- [Your task] Track down each line below containing the string "move" and copy it.

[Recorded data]
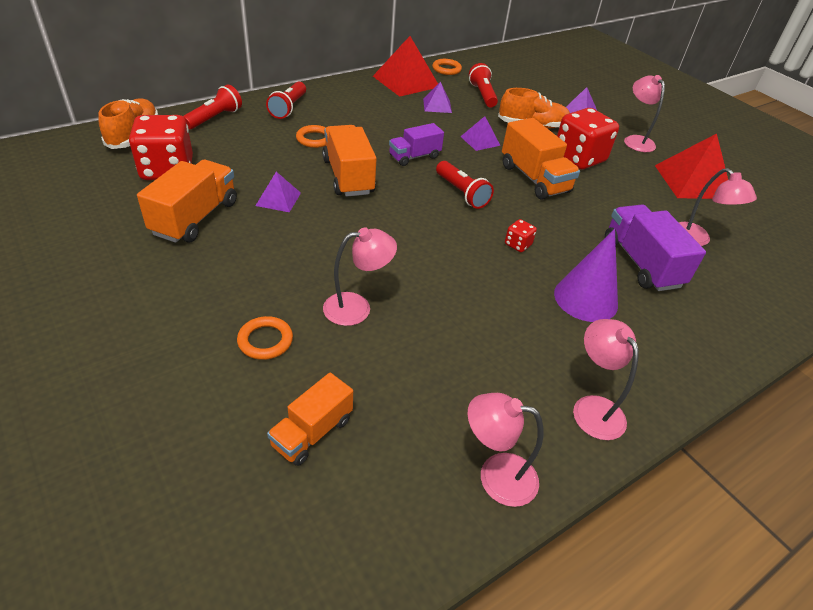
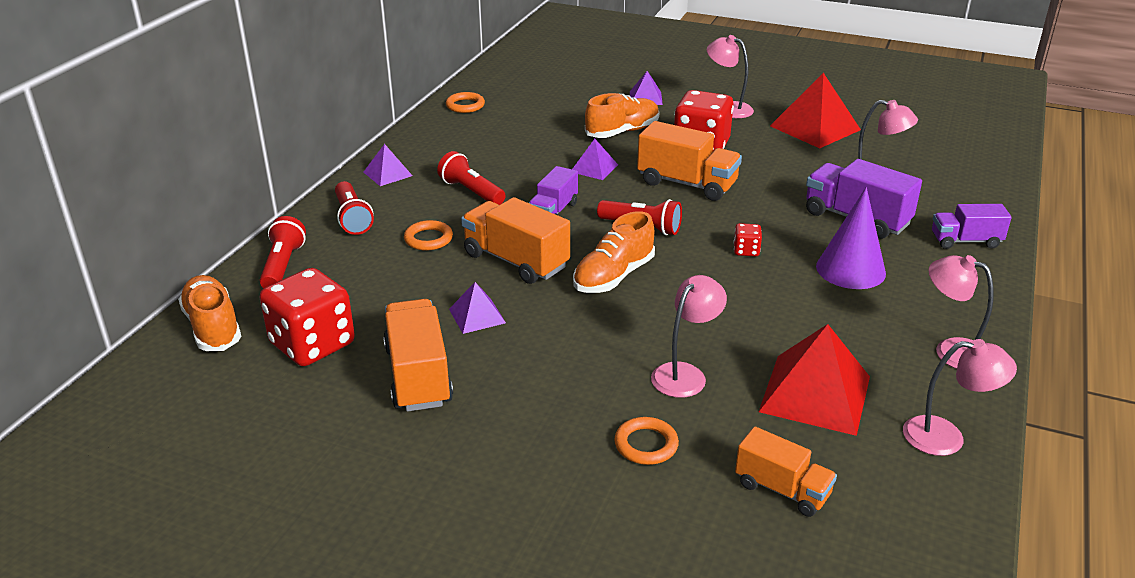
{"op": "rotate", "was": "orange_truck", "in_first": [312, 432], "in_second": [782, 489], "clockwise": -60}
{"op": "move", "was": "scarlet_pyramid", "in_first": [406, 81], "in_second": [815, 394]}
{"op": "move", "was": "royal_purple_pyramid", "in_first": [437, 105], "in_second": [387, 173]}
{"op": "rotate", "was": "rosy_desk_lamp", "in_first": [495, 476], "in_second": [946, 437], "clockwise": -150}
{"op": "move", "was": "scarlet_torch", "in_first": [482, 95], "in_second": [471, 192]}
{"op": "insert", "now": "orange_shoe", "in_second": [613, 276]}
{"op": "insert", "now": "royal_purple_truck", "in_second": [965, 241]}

- [Written answer]
{"op": "move", "was": "scarlet_pyramid", "in_first": [406, 81], "in_second": [815, 394]}
{"op": "move", "was": "royal_purple_pyramid", "in_first": [437, 105], "in_second": [387, 173]}
{"op": "move", "was": "scarlet_torch", "in_first": [482, 95], "in_second": [471, 192]}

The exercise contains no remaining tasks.